TASK GOAL = Write out, exactly and only, the lines that run from the top of the records to the line with "U101: ATtiny25 -> ATtiny13A". Include both ends; exclude pictures.

** Opening PROVIDED RECORDS block **

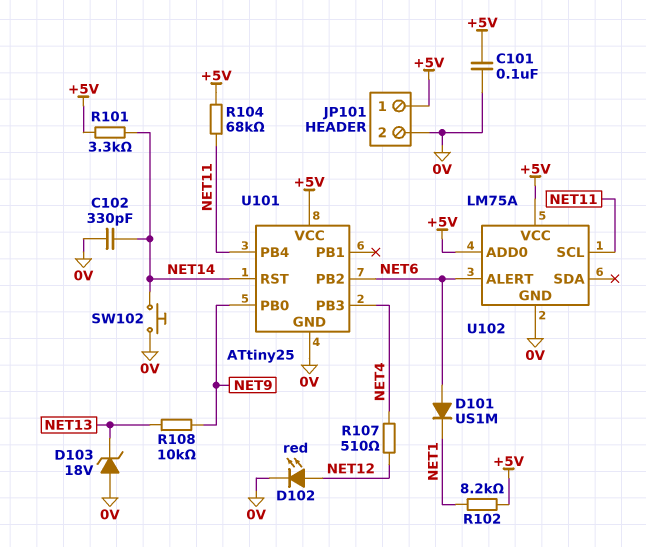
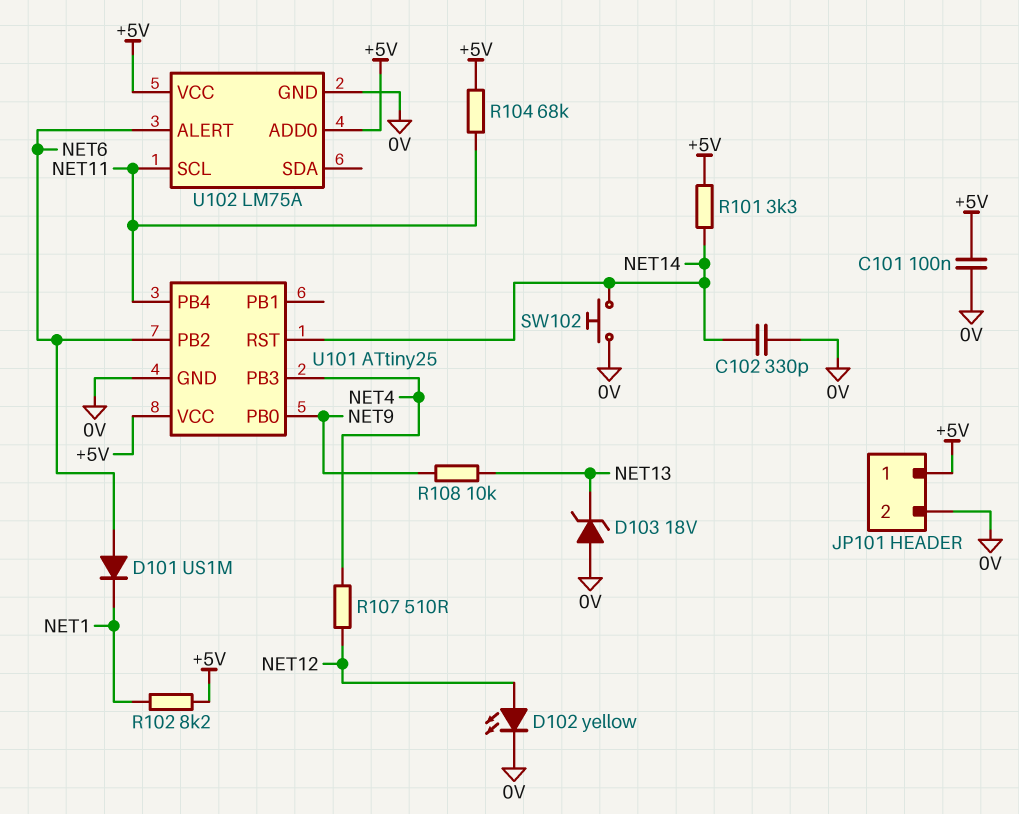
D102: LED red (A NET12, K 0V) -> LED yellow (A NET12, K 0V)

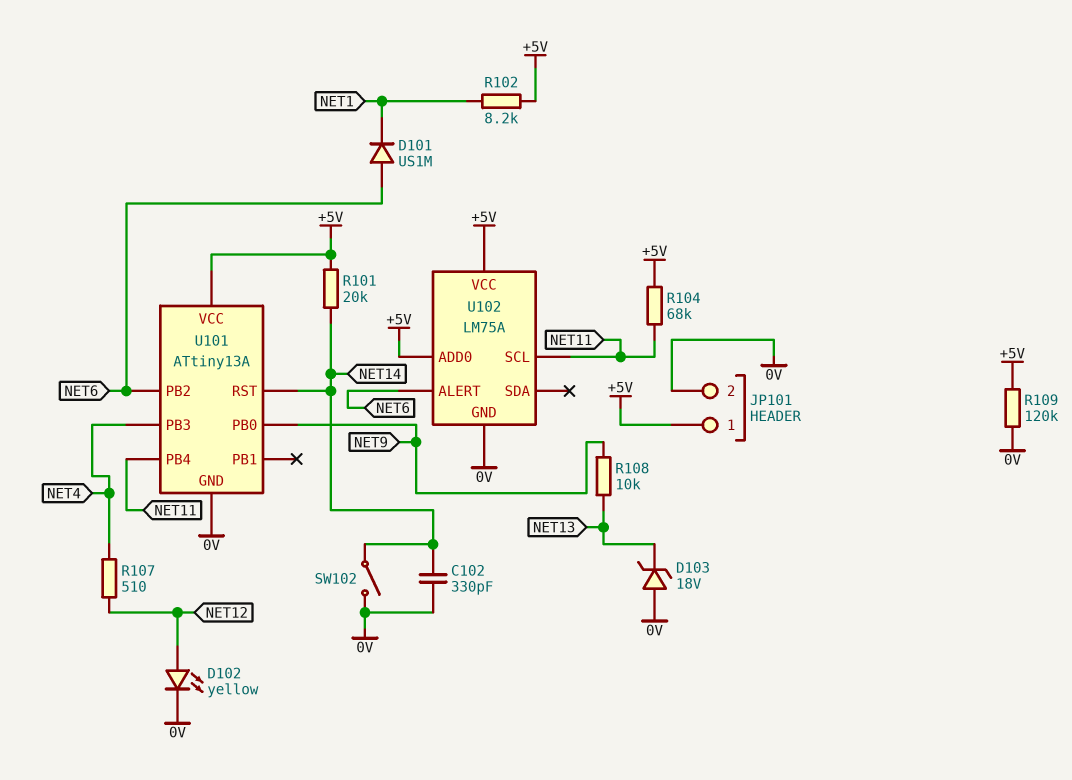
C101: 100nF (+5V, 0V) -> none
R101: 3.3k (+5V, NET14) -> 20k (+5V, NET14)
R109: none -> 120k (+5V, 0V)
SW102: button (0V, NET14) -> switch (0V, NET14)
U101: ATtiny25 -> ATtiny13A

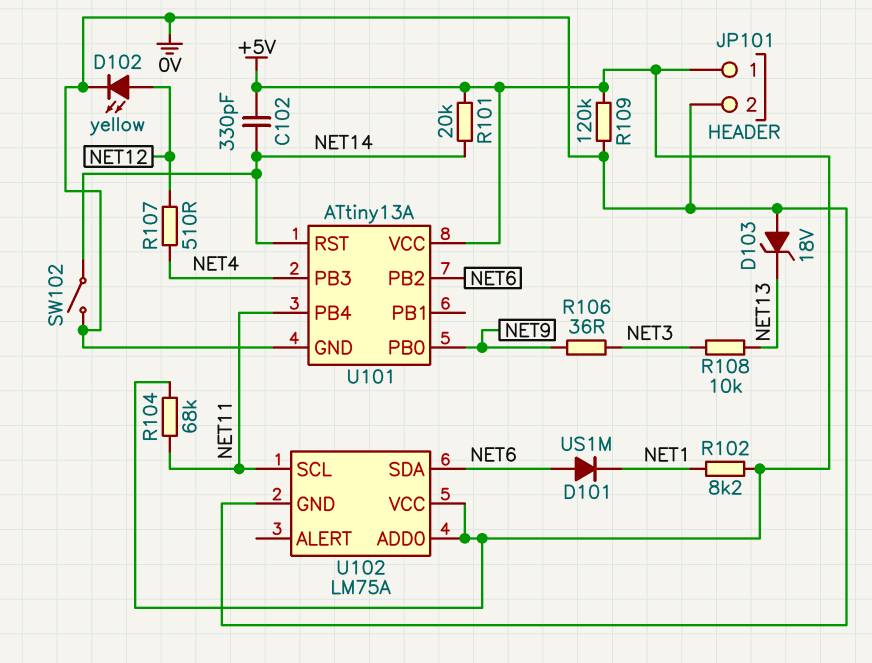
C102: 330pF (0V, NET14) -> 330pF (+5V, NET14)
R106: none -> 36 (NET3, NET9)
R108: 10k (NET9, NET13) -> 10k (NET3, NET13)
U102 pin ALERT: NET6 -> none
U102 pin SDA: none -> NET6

** Closing PROVIDED RECORDS block **

TASK RESULT =
D102: LED red (A NET12, K 0V) -> LED yellow (A NET12, K 0V)

C101: 100nF (+5V, 0V) -> none
R101: 3.3k (+5V, NET14) -> 20k (+5V, NET14)
R109: none -> 120k (+5V, 0V)
SW102: button (0V, NET14) -> switch (0V, NET14)
U101: ATtiny25 -> ATtiny13A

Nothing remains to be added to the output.